─── Data supplied ───

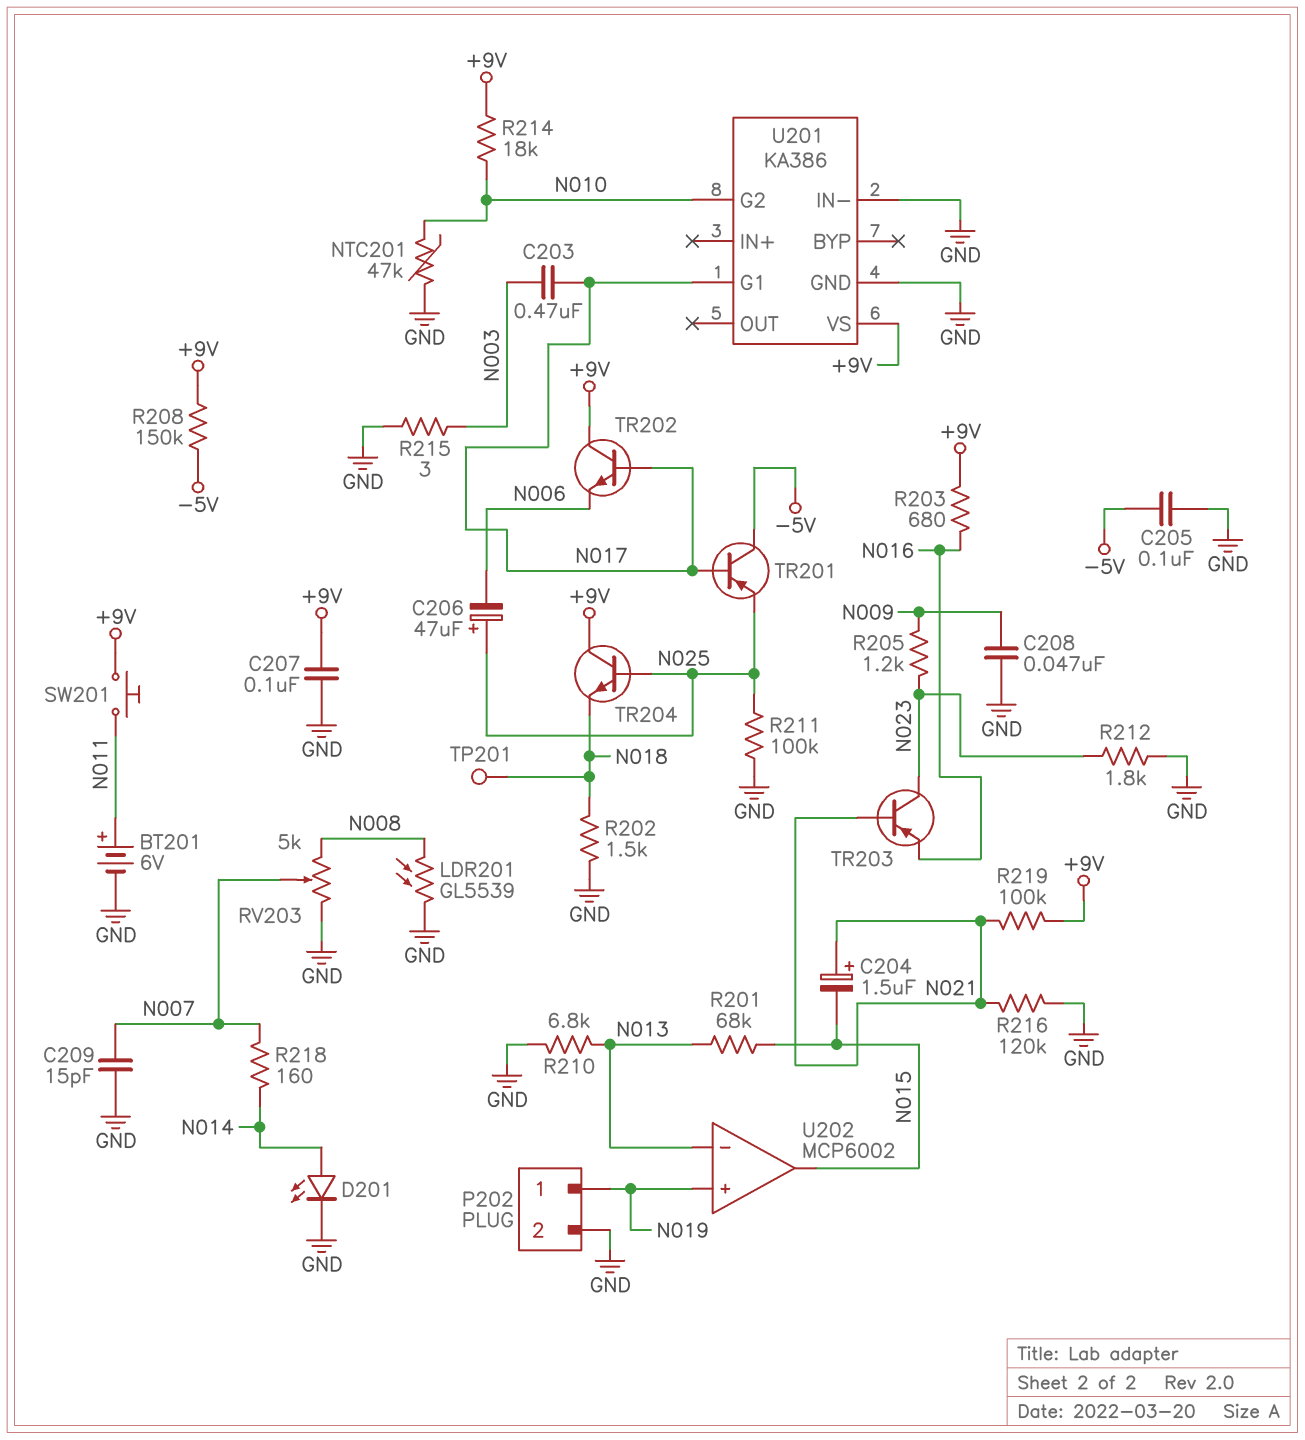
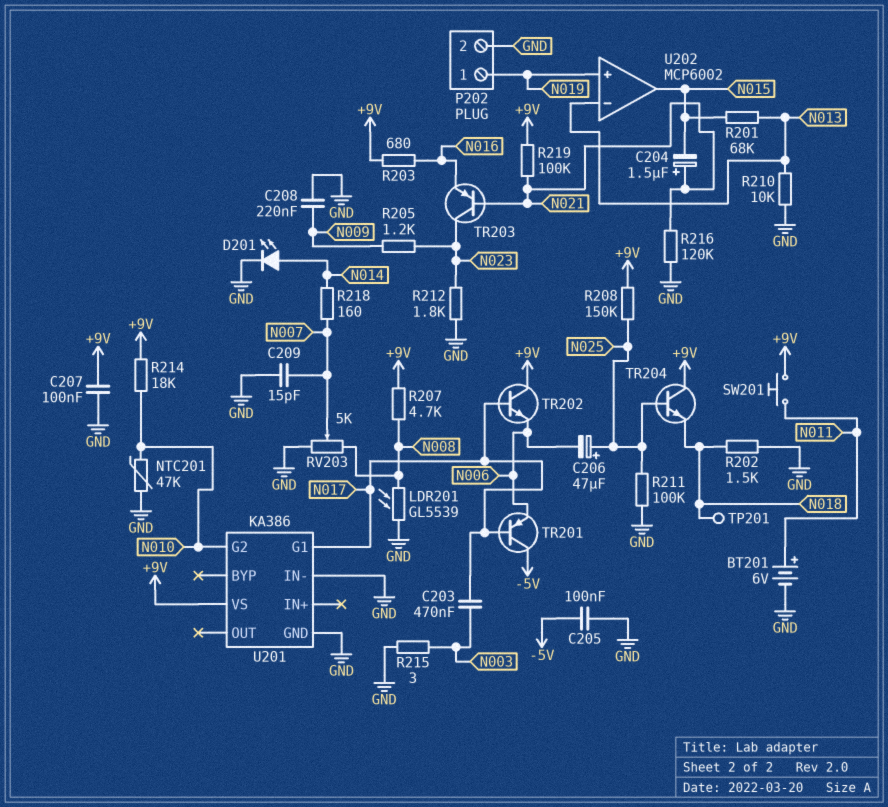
C208: 47nF (GND, N009) -> 220nF (GND, N009)
R207: none -> 4.7k (+9V, N008)
R208: 150k (+9V, -5V) -> 150k (+9V, N025)
R210: 6.8k (GND, N013) -> 10k (GND, N013)
TR201: PNP (B N017, C -5V, E N025) -> PNP (B N017, C -5V, E N006)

───

*Brief*: Print each line, starting with the one that contains "R210: 6.8k (GND, N013) -> 10k (GND, N013)" and ending with the last line of the data, exactly as it stands and with no other lines.

*Problem solution*:
R210: 6.8k (GND, N013) -> 10k (GND, N013)
TR201: PNP (B N017, C -5V, E N025) -> PNP (B N017, C -5V, E N006)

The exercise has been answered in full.